* [TASK DESCRIPTION] If a line in the listing contains "screwdriver", copy it out whole.

::: AVAILABLE DATA

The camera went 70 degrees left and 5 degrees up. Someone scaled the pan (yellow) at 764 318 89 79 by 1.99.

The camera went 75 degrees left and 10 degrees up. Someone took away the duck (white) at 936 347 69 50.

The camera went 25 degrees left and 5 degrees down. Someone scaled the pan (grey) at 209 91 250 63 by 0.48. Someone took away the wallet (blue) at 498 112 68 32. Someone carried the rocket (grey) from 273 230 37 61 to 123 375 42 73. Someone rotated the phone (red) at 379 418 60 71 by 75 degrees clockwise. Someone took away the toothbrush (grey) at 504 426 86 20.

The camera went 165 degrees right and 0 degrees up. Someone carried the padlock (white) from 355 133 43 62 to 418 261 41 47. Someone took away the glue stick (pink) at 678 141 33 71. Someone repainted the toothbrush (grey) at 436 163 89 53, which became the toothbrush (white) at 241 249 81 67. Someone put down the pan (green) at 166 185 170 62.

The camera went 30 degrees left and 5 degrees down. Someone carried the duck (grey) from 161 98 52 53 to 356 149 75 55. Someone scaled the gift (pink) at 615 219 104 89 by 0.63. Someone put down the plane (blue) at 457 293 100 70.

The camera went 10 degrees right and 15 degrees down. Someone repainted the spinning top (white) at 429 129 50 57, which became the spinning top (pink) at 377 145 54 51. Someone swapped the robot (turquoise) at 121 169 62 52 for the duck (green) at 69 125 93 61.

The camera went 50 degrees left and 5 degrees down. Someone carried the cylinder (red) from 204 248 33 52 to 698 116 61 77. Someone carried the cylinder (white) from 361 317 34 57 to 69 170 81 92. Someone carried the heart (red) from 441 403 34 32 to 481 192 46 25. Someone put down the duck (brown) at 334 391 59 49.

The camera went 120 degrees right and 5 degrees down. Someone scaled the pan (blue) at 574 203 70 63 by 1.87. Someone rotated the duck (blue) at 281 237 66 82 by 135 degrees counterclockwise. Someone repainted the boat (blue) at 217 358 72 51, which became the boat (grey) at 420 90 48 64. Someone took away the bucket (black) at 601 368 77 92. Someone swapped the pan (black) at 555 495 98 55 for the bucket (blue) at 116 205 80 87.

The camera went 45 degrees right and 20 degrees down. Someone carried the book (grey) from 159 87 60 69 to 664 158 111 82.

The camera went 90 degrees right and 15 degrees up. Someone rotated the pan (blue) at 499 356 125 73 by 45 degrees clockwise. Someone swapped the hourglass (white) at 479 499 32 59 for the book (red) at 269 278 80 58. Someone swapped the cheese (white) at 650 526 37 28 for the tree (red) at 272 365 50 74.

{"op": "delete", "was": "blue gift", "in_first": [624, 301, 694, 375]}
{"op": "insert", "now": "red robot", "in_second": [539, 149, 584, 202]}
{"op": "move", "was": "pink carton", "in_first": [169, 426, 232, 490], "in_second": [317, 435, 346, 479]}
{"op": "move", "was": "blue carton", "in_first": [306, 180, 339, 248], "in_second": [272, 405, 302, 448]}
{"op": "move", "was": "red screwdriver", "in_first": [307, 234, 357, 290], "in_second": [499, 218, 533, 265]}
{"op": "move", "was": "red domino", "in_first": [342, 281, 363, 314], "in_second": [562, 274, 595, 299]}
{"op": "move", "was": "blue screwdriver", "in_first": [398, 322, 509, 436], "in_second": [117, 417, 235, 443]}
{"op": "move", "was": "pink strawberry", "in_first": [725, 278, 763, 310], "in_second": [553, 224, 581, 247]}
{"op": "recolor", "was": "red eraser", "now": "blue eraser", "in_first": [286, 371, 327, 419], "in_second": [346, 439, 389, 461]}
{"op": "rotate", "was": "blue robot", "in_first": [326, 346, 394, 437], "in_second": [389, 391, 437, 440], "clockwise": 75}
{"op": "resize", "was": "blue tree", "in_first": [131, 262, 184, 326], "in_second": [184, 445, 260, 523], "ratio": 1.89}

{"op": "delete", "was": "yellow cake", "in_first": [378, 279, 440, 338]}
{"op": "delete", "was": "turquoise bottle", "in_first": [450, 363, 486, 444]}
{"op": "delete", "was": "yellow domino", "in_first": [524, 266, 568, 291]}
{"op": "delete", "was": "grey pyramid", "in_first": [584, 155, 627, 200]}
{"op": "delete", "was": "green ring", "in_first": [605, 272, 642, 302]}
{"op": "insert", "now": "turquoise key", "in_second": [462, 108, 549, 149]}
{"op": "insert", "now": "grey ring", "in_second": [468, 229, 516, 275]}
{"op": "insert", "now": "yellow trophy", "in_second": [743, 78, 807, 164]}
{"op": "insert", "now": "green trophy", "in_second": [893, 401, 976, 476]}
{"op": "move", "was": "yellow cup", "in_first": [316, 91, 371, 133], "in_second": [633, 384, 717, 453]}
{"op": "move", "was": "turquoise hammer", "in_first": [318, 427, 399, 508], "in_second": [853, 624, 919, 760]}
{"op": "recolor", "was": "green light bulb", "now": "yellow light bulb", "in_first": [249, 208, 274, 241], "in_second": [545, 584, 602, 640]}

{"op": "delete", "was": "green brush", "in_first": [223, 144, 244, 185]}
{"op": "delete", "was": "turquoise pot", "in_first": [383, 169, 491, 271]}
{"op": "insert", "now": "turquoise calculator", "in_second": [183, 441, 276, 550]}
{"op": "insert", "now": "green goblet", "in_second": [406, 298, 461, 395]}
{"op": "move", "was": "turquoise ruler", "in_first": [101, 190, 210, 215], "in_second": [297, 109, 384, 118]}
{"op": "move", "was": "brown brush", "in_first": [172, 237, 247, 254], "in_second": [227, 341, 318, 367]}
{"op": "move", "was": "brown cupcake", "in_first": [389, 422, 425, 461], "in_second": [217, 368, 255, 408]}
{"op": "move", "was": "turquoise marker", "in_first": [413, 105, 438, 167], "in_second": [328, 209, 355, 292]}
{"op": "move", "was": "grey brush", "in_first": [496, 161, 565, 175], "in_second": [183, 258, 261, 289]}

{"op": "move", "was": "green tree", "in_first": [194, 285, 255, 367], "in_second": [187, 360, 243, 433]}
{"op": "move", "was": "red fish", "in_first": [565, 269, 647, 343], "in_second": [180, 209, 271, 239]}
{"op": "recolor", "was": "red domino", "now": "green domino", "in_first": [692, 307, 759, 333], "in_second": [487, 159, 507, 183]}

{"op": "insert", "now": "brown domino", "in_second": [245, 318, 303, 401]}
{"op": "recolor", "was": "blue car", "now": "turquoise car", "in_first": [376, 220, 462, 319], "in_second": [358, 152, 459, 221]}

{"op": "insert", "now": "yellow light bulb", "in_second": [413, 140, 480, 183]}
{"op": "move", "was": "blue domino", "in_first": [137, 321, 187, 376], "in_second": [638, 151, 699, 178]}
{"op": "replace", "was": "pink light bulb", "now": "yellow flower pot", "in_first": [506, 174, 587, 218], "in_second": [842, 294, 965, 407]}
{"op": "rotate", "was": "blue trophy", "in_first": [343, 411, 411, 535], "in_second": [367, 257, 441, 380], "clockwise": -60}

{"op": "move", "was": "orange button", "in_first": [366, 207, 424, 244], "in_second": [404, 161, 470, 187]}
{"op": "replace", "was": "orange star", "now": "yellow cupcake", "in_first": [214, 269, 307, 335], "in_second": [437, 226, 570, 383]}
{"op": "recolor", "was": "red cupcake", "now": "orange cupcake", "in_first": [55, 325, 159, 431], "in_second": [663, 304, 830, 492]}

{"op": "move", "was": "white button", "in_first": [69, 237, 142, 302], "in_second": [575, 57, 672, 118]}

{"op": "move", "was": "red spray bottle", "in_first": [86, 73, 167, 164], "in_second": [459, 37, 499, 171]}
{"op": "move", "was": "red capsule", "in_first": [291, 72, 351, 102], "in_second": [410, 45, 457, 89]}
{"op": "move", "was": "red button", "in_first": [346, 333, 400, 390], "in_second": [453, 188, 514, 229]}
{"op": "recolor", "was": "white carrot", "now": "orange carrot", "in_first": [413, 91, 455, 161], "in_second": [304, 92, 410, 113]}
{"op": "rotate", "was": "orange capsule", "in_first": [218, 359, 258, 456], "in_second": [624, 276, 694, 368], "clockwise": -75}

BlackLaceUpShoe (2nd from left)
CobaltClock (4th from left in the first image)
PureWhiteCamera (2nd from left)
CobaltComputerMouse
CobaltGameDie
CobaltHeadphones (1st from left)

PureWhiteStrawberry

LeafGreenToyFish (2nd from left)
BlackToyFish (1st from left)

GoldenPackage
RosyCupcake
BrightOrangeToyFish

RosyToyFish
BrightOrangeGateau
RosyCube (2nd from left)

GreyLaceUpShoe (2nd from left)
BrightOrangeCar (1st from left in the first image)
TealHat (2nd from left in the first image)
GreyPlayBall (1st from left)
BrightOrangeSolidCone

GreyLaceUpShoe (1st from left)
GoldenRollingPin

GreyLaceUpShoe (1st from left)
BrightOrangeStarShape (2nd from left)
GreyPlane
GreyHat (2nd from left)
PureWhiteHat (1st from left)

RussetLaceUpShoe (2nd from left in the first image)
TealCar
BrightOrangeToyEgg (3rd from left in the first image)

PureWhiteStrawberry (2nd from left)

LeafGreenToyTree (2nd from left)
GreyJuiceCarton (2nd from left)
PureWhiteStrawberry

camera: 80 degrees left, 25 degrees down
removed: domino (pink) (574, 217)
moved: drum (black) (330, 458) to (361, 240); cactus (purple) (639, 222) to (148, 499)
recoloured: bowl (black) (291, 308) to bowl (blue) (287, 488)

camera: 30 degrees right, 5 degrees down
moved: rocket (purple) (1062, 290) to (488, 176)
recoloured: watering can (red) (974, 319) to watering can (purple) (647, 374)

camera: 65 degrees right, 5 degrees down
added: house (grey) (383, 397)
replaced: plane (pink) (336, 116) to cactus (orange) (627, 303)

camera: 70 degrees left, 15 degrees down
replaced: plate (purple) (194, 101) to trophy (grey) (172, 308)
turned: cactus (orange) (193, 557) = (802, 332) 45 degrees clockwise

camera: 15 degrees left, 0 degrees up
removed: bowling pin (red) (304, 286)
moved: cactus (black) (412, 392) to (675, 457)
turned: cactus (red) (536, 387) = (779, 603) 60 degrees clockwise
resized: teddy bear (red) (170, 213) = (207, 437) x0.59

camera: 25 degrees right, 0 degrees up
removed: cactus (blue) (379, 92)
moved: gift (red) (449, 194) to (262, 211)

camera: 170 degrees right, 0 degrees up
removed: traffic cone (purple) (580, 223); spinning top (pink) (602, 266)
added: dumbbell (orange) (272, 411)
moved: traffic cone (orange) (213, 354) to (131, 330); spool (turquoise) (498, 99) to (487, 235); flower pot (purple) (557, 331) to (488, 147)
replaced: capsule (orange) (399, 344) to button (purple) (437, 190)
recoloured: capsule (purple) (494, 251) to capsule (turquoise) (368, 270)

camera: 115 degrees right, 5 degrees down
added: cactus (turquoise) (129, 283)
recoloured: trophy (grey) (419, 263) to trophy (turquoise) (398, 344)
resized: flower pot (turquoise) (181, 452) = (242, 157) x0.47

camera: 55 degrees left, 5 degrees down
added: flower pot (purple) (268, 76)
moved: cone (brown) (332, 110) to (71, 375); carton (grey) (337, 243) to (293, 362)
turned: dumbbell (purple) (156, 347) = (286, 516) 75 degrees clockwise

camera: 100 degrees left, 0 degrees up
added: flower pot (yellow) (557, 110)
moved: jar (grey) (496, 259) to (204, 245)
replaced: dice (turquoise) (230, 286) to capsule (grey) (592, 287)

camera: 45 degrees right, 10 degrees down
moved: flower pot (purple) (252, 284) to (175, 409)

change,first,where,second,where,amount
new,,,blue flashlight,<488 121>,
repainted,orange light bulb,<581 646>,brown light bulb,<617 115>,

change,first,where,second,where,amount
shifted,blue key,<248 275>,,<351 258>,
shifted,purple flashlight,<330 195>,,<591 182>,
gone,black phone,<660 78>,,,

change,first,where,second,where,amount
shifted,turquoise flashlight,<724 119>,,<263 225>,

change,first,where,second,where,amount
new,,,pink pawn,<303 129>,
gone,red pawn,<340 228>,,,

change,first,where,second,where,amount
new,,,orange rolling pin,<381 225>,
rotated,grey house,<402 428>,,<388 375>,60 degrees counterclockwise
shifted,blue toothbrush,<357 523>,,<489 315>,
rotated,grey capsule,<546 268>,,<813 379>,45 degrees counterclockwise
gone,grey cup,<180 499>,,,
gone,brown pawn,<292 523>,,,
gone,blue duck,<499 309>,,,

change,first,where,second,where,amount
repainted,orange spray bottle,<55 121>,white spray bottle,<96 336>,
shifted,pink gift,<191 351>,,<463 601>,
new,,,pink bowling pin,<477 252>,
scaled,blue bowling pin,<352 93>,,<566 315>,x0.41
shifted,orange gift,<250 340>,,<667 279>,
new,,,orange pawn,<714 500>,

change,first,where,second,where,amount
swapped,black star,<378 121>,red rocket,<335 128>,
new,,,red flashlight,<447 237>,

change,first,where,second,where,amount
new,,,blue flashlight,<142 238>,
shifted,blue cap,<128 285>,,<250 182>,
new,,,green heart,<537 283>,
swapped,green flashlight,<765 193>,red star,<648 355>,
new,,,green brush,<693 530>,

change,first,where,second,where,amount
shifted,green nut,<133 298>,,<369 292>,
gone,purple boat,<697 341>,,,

::::::

* [EXERCISE RESPONSE]
{"op": "move", "was": "red screwdriver", "in_first": [307, 234, 357, 290], "in_second": [499, 218, 533, 265]}
{"op": "move", "was": "blue screwdriver", "in_first": [398, 322, 509, 436], "in_second": [117, 417, 235, 443]}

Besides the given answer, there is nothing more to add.